SUPPLIED MATERIAL

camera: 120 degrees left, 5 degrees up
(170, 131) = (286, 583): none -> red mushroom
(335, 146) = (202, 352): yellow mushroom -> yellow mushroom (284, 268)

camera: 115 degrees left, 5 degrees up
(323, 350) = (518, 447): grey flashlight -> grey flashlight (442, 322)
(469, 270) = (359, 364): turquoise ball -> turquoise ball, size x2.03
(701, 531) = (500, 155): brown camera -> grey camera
==
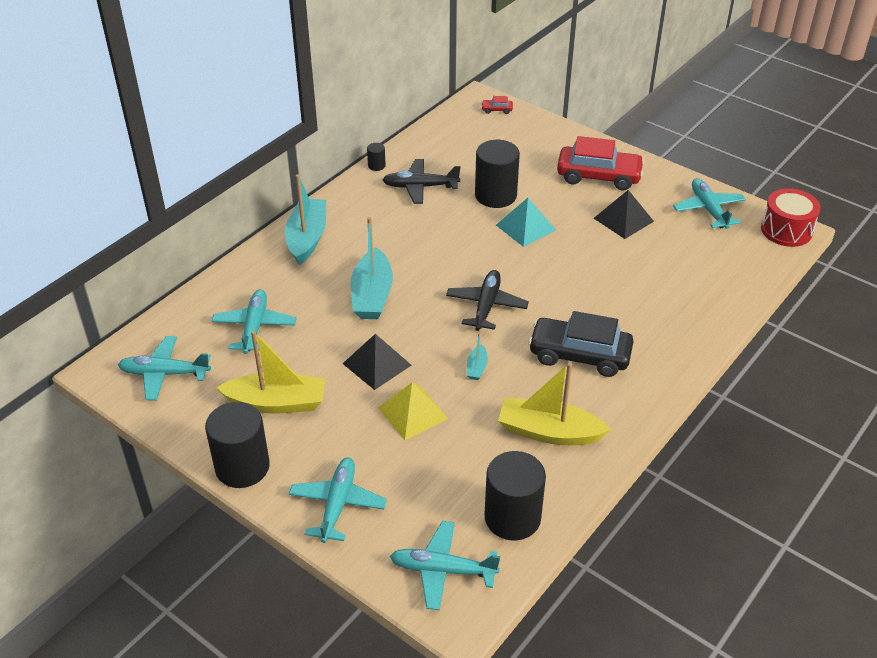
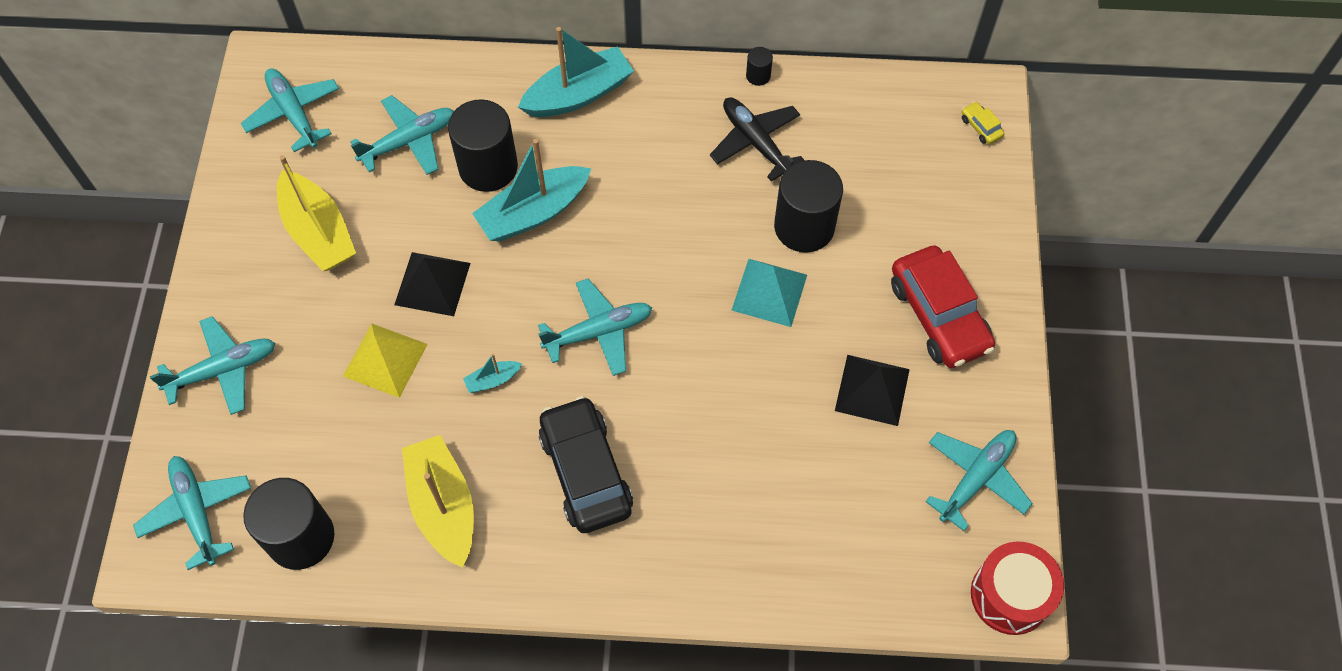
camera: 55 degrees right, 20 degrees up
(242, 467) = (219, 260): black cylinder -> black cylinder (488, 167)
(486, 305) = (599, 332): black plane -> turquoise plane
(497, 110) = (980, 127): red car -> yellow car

EXERCISE INSTRUCTIONS
Please report the number of lines in the listing that include "camera", and add nothing to it.

RESPONSE
4